GOAL OF THE EXERCISE:
Repeat every entry word for word; omit all pictures.
########################################
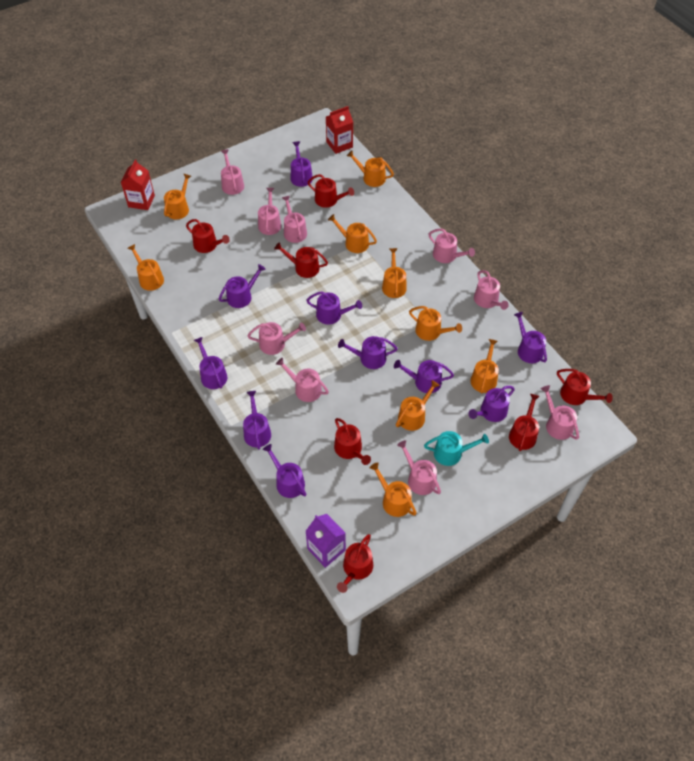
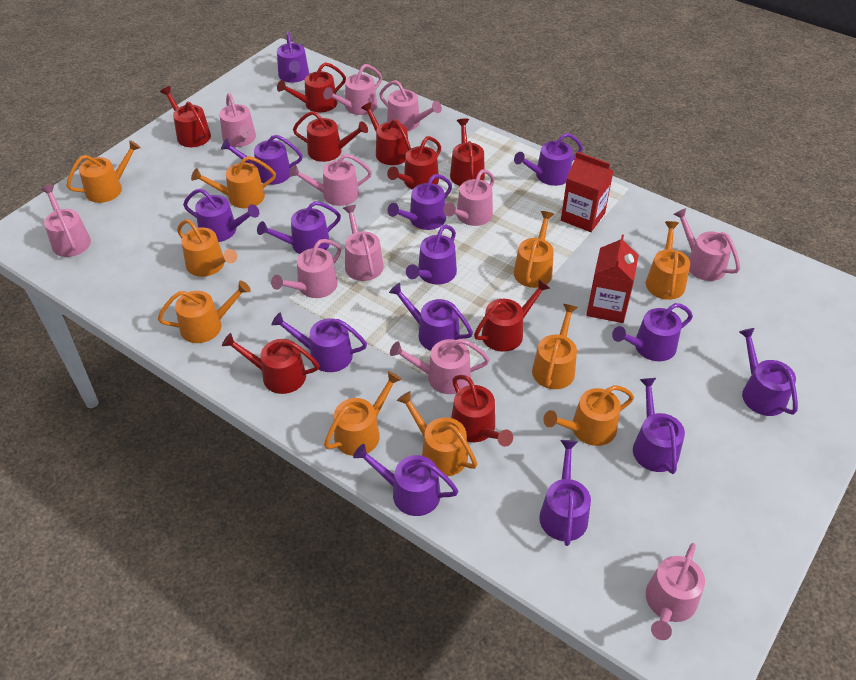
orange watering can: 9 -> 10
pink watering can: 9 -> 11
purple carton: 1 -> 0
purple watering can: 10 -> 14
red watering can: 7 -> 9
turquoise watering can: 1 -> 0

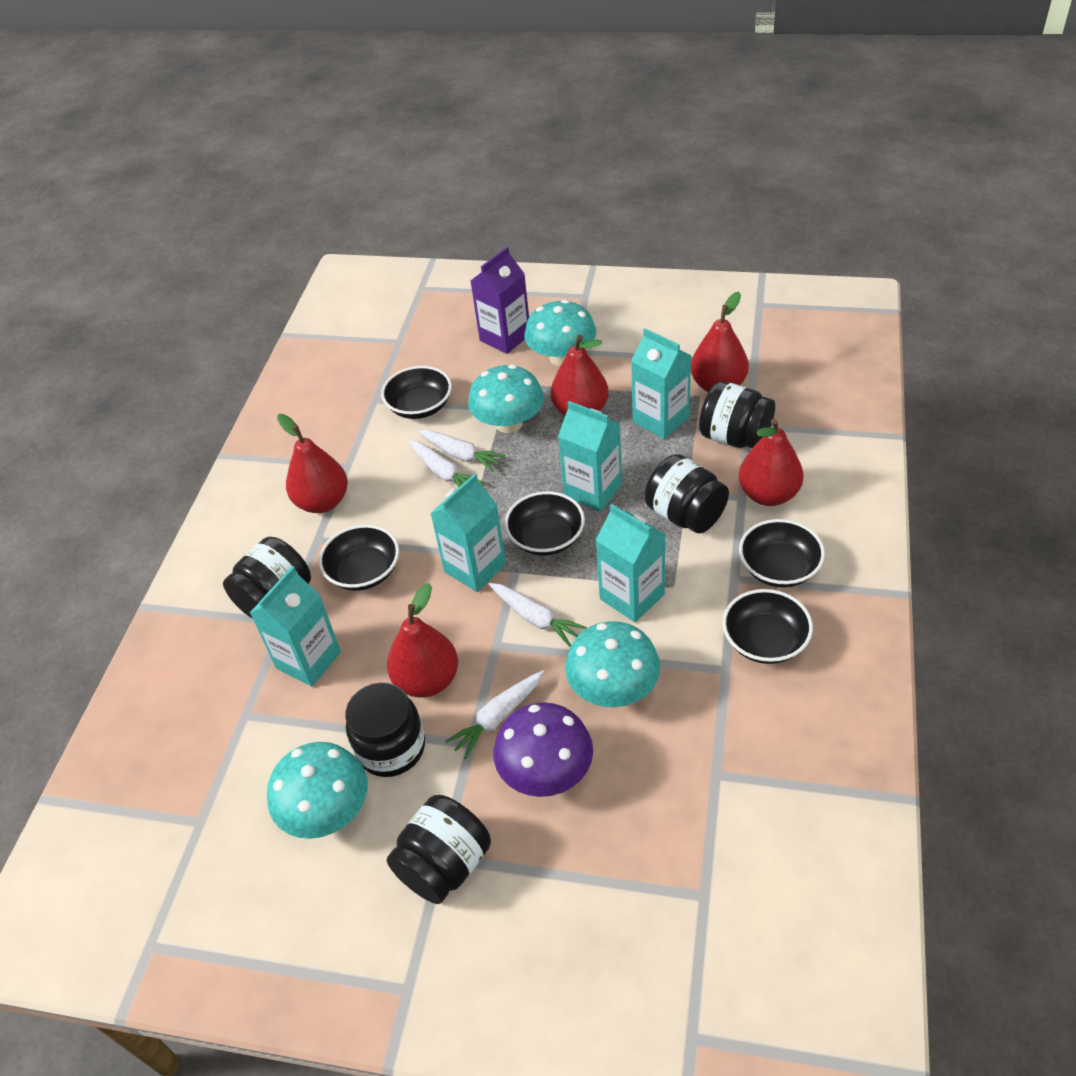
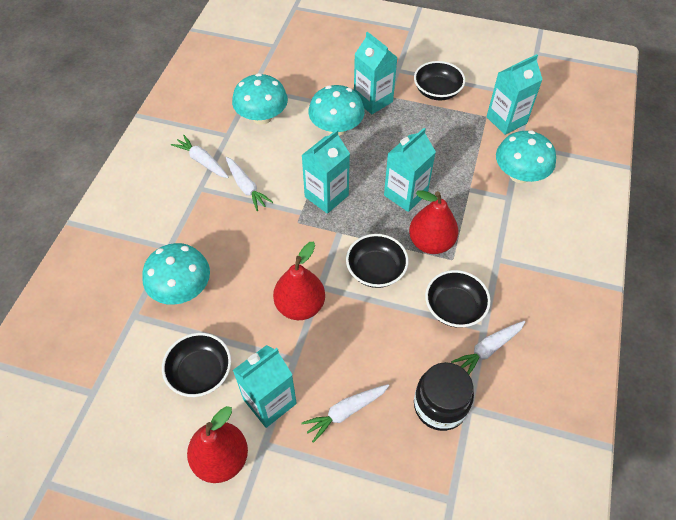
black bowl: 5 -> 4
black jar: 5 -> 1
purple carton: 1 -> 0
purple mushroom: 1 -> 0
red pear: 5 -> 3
########################################
TASK OUTPUT:
orange watering can: 9 -> 10
pink watering can: 9 -> 11
purple carton: 1 -> 0
purple watering can: 10 -> 14
red watering can: 7 -> 9
turquoise watering can: 1 -> 0

black bowl: 5 -> 4
black jar: 5 -> 1
purple carton: 1 -> 0
purple mushroom: 1 -> 0
red pear: 5 -> 3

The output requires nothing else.